What is being asked:
In the entries below, find each line with the string "WHITE" and copy it.

[Stored entries]
.....
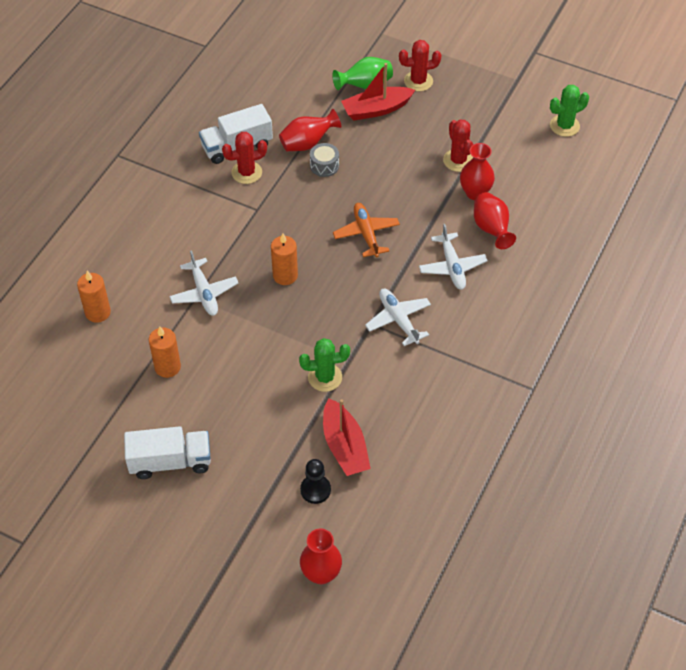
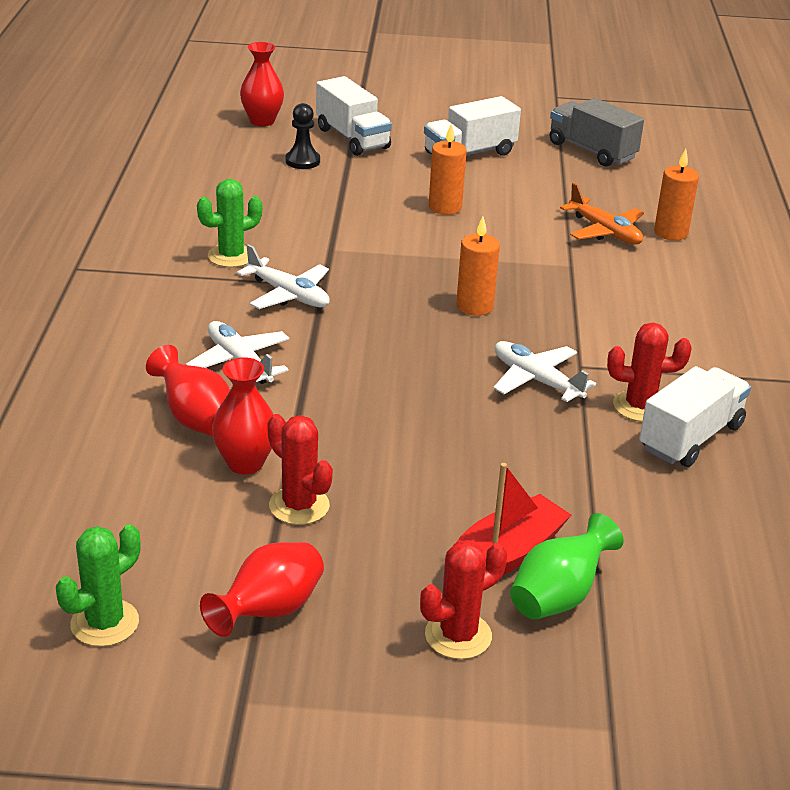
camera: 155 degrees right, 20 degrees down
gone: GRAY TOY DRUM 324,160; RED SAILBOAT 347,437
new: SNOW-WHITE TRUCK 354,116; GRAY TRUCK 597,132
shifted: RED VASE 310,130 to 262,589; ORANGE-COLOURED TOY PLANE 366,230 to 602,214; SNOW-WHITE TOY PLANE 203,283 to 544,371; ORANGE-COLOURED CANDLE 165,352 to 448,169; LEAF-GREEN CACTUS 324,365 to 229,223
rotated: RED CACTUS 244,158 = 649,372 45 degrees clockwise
.....
Response:
new: SNOW-WHITE TRUCK 354,116; GRAY TRUCK 597,132
shifted: RED VASE 310,130 to 262,589; ORANGE-COLOURED TOY PLANE 366,230 to 602,214; SNOW-WHITE TOY PLANE 203,283 to 544,371; ORANGE-COLOURED CANDLE 165,352 to 448,169; LEAF-GREEN CACTUS 324,365 to 229,223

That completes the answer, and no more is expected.